Segment Start: Information given
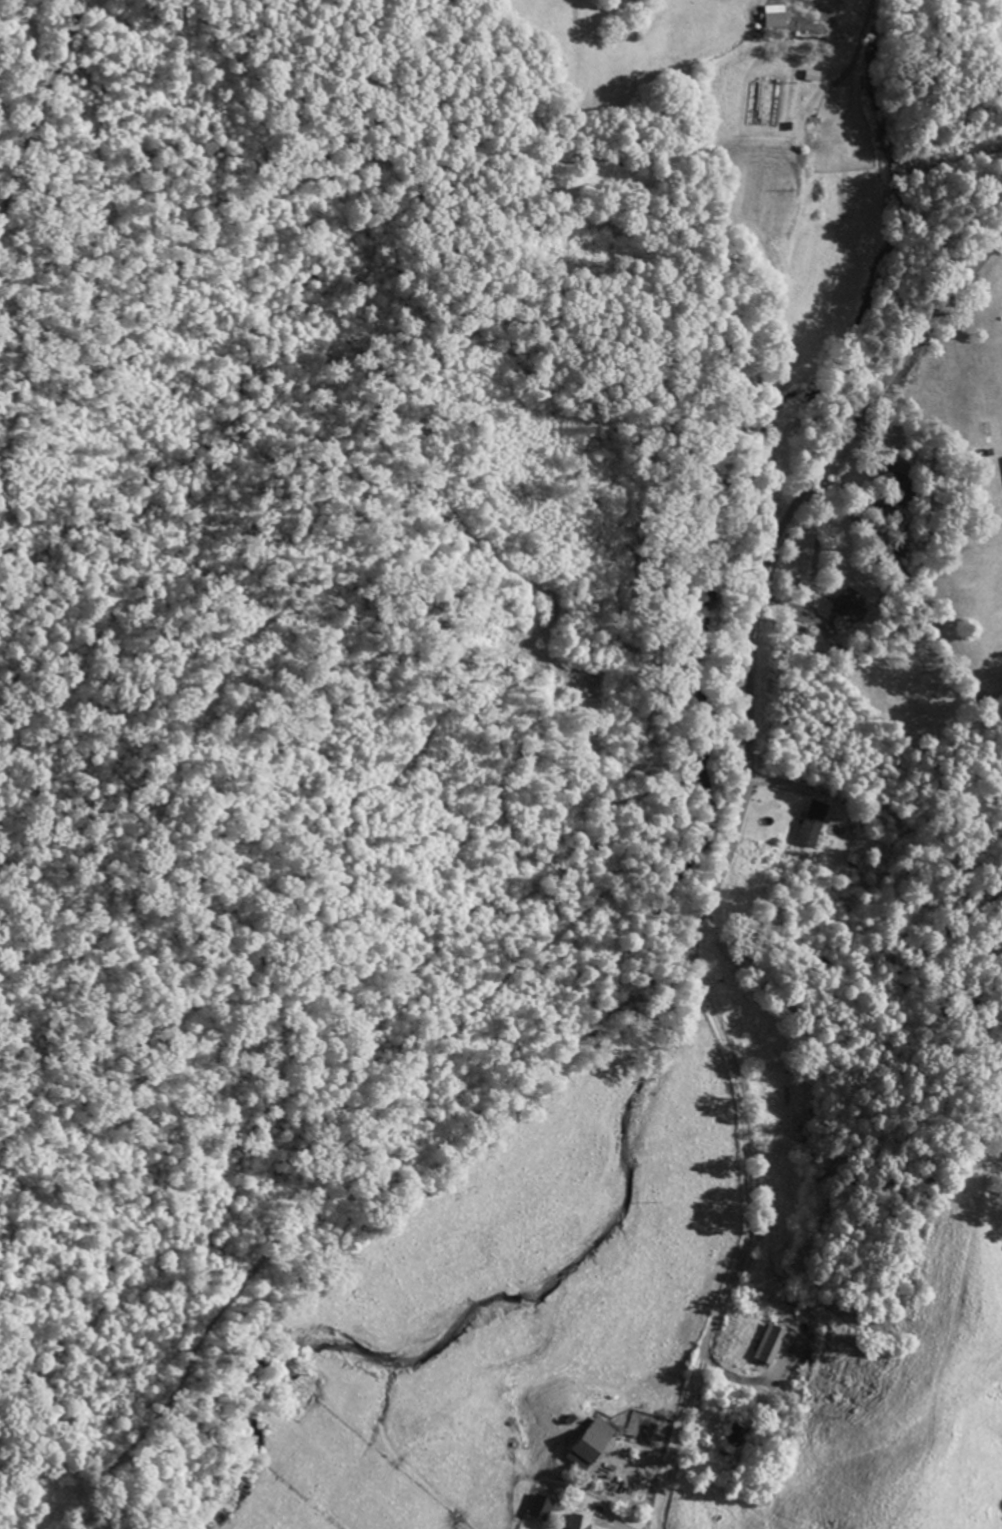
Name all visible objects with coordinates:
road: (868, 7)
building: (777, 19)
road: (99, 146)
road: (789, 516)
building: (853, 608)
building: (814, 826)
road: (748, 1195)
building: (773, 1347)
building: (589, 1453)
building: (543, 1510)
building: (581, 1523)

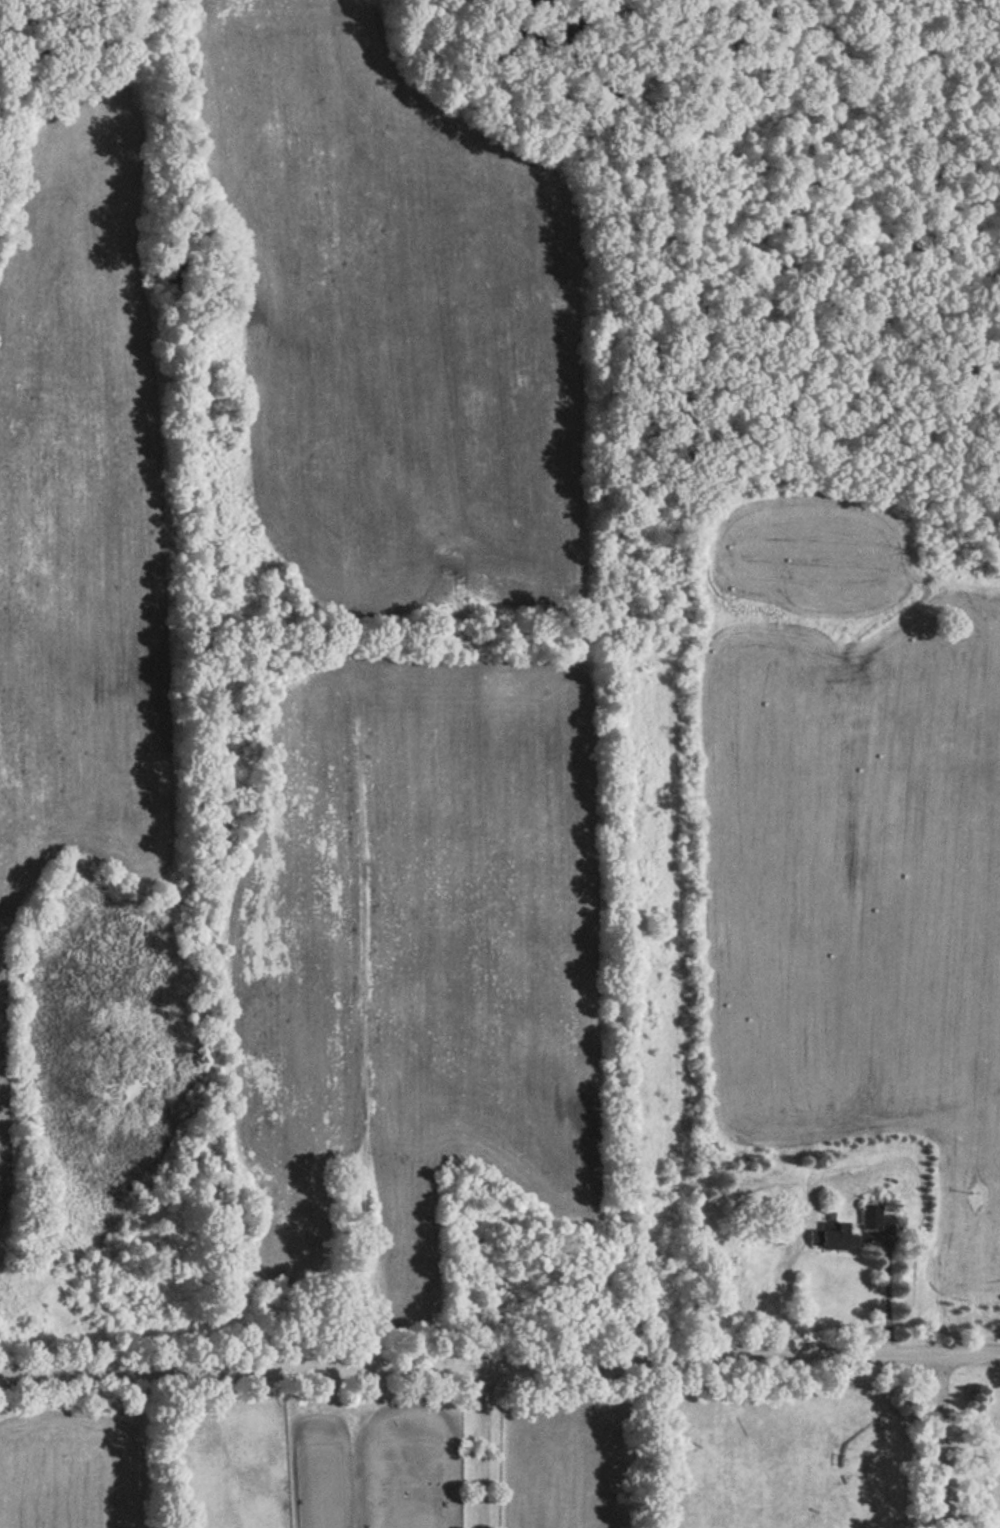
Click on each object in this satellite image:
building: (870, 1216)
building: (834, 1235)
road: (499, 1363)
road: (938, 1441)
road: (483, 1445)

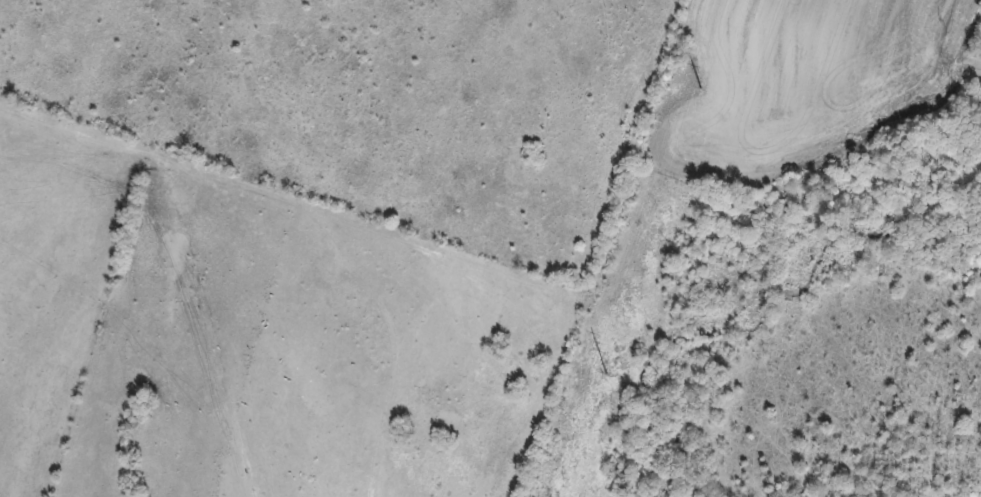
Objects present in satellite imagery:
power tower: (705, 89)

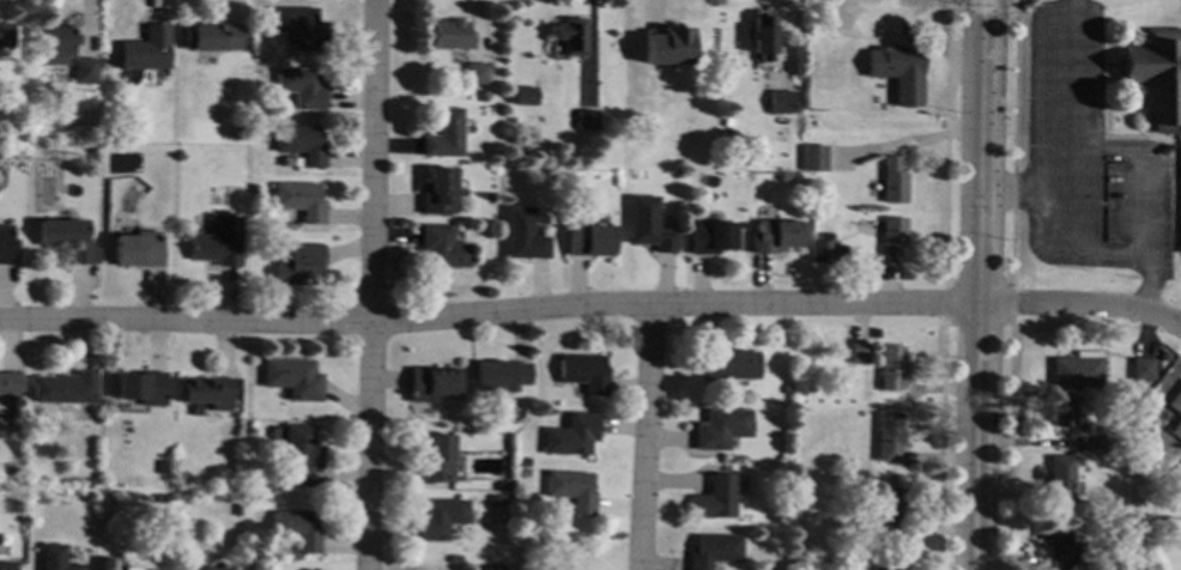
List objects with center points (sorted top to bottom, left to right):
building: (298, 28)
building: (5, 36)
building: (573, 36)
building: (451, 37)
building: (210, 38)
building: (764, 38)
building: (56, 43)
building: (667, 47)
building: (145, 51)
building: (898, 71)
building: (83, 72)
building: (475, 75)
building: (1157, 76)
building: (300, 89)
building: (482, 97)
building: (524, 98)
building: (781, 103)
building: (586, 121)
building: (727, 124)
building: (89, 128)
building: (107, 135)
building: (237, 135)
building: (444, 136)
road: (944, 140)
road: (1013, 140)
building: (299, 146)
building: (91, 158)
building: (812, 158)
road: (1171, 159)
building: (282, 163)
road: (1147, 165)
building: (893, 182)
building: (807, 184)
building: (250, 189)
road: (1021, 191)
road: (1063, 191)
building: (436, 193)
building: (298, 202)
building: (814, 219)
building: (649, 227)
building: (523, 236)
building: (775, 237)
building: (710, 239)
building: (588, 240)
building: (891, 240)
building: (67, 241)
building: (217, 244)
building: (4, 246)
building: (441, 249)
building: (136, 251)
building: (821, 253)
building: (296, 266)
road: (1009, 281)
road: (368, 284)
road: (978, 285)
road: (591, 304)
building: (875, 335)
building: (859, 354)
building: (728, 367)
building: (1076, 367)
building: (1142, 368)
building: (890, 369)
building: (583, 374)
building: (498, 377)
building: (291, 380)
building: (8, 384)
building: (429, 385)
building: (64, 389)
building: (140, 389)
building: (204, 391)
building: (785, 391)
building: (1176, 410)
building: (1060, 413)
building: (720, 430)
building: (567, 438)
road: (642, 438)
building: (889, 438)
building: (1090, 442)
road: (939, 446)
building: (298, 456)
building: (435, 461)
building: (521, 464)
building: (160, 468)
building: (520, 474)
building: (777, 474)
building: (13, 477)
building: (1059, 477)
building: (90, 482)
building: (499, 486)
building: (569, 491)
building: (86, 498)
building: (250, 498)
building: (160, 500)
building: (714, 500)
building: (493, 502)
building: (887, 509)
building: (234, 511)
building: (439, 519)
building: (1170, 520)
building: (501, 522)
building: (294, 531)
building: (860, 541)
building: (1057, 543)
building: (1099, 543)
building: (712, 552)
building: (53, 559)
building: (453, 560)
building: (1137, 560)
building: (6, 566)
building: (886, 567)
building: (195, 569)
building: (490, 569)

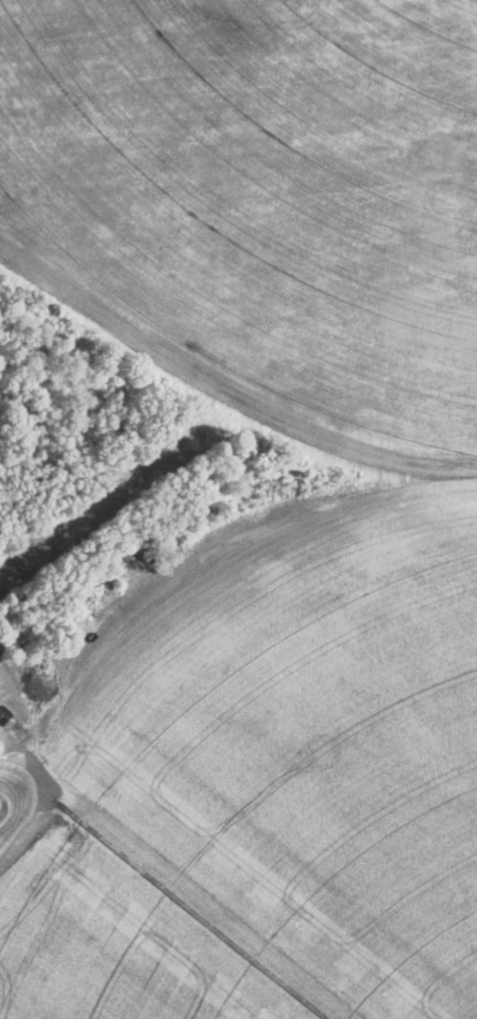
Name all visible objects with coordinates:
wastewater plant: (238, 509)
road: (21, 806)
Segment End: Information given
## The task
Line by line, write out the entries exactly, and leave the pictures out.

## Expected output
Name all visible objects with coordinates:
road: (868, 7)
building: (777, 19)
road: (99, 146)
road: (789, 516)
building: (853, 608)
building: (814, 826)
road: (748, 1195)
building: (773, 1347)
building: (589, 1453)
building: (543, 1510)
building: (581, 1523)

Click on each object in this satellite image:
building: (870, 1216)
building: (834, 1235)
road: (499, 1363)
road: (938, 1441)
road: (483, 1445)

Objects present in satellite imagery:
power tower: (705, 89)

List objects with center points (sorted top to bottom, left to right):
building: (298, 28)
building: (5, 36)
building: (573, 36)
building: (451, 37)
building: (210, 38)
building: (764, 38)
building: (56, 43)
building: (667, 47)
building: (145, 51)
building: (898, 71)
building: (83, 72)
building: (475, 75)
building: (1157, 76)
building: (300, 89)
building: (482, 97)
building: (524, 98)
building: (781, 103)
building: (586, 121)
building: (727, 124)
building: (89, 128)
building: (107, 135)
building: (237, 135)
building: (444, 136)
road: (944, 140)
road: (1013, 140)
building: (299, 146)
building: (91, 158)
building: (812, 158)
road: (1171, 159)
building: (282, 163)
road: (1147, 165)
building: (893, 182)
building: (807, 184)
building: (250, 189)
road: (1021, 191)
road: (1063, 191)
building: (436, 193)
building: (298, 202)
building: (814, 219)
building: (649, 227)
building: (523, 236)
building: (775, 237)
building: (710, 239)
building: (588, 240)
building: (891, 240)
building: (67, 241)
building: (217, 244)
building: (4, 246)
building: (441, 249)
building: (136, 251)
building: (821, 253)
building: (296, 266)
road: (1009, 281)
road: (368, 284)
road: (978, 285)
road: (591, 304)
building: (875, 335)
building: (859, 354)
building: (728, 367)
building: (1076, 367)
building: (1142, 368)
building: (890, 369)
building: (583, 374)
building: (498, 377)
building: (291, 380)
building: (8, 384)
building: (429, 385)
building: (64, 389)
building: (140, 389)
building: (204, 391)
building: (785, 391)
building: (1176, 410)
building: (1060, 413)
building: (720, 430)
building: (567, 438)
road: (642, 438)
building: (889, 438)
building: (1090, 442)
road: (939, 446)
building: (298, 456)
building: (435, 461)
building: (521, 464)
building: (160, 468)
building: (520, 474)
building: (777, 474)
building: (13, 477)
building: (1059, 477)
building: (90, 482)
building: (499, 486)
building: (569, 491)
building: (86, 498)
building: (250, 498)
building: (160, 500)
building: (714, 500)
building: (493, 502)
building: (887, 509)
building: (234, 511)
building: (439, 519)
building: (1170, 520)
building: (501, 522)
building: (294, 531)
building: (860, 541)
building: (1057, 543)
building: (1099, 543)
building: (712, 552)
building: (53, 559)
building: (453, 560)
building: (1137, 560)
building: (6, 566)
building: (886, 567)
building: (195, 569)
building: (490, 569)

Name all visible objects with coordinates:
wastewater plant: (238, 509)
road: (21, 806)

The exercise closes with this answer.